* Goal
Output as a JSON list of strings the lines of the records that begin at the line containing "Locomotive (153, 278)" and continue through the end of the records, one string per line, leaving out blank lines.

* Information shown
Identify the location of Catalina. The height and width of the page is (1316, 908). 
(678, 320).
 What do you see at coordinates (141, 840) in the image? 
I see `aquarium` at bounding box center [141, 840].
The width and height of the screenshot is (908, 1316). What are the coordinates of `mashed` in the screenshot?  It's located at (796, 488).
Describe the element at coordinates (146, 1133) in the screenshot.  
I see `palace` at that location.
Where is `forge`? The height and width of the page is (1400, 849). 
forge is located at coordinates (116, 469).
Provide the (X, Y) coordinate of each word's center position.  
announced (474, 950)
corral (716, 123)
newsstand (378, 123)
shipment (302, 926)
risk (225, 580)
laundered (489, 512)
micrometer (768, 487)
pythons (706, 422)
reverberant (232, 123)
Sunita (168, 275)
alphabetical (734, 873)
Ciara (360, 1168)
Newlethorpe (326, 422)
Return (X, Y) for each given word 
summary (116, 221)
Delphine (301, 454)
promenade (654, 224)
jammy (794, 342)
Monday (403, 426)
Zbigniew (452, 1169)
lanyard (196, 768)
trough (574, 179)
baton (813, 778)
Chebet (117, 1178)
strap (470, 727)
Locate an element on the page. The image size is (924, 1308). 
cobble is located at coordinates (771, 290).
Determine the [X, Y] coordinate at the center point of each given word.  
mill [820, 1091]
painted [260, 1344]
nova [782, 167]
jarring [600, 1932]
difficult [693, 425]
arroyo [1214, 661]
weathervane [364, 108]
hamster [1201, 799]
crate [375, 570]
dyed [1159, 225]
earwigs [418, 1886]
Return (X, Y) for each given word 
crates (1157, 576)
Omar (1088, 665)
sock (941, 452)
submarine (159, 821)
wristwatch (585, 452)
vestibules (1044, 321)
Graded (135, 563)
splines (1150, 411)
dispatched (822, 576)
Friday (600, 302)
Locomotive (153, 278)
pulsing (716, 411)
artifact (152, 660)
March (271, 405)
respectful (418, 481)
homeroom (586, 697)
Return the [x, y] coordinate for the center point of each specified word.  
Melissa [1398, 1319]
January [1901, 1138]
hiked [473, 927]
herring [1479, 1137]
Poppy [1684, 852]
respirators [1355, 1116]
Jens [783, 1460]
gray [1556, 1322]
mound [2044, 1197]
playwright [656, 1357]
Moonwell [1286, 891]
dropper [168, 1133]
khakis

* Written solution
[
  "Locomotive (153, 278)",
  "pulsing (716, 411)",
  "artifact (152, 660)",
  "March (271, 405)",
  "respectful (418, 481)",
  "homeroom (586, 697)",
  "Return the [x, y] coordinate for the center point of each specified word.  ",
  "Melissa [1398, 1319]",
  "January [1901, 1138]",
  "hiked [473, 927]",
  "herring [1479, 1137]",
  "Poppy [1684, 852]",
  "respirators [1355, 1116]",
  "Jens [783, 1460]",
  "gray [1556, 1322]",
  "mound [2044, 1197]",
  "playwright [656, 1357]",
  "Moonwell [1286, 891]",
  "dropper [168, 1133]",
  "khakis"
]